-- Entries shown follows --
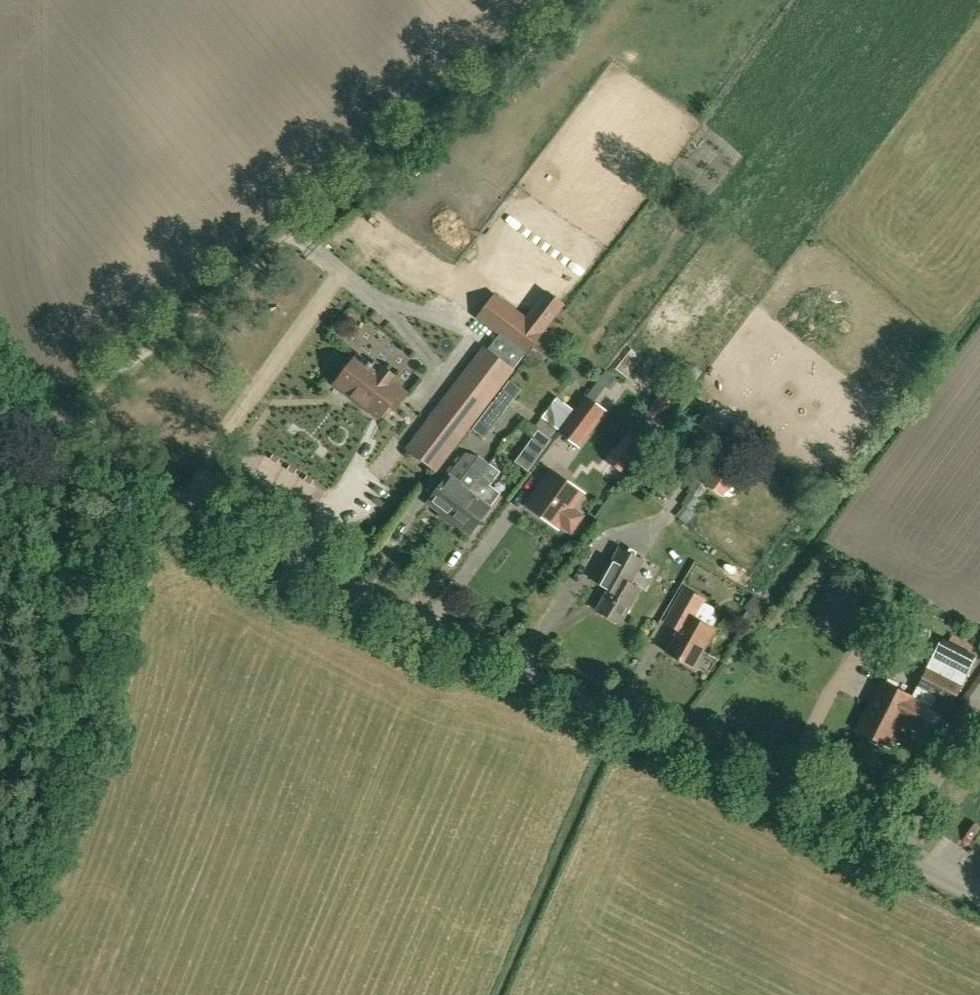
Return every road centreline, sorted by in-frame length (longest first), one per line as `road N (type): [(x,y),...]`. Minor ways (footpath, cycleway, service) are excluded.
road 1 (unclassified): [(979,906),(139,480),(44,410),(0,350)]
road 2 (track): [(55,420),(15,525),(0,839)]
road 3 (track): [(292,230),(574,0)]
road 4 (track): [(55,420),(292,230)]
-- Entries shown concluded --
Could you please write out the entries exactly as they are, with every picture left out?

Answer area -
Return every road centreline, sorted by in-frame length (longest first), one per line as `road N (type): [(x,y),...]`. Minor ways (footpath, cycleway, service) are excluded.
road 1 (unclassified): [(979,906),(139,480),(44,410),(0,350)]
road 2 (track): [(55,420),(15,525),(0,839)]
road 3 (track): [(292,230),(574,0)]
road 4 (track): [(55,420),(292,230)]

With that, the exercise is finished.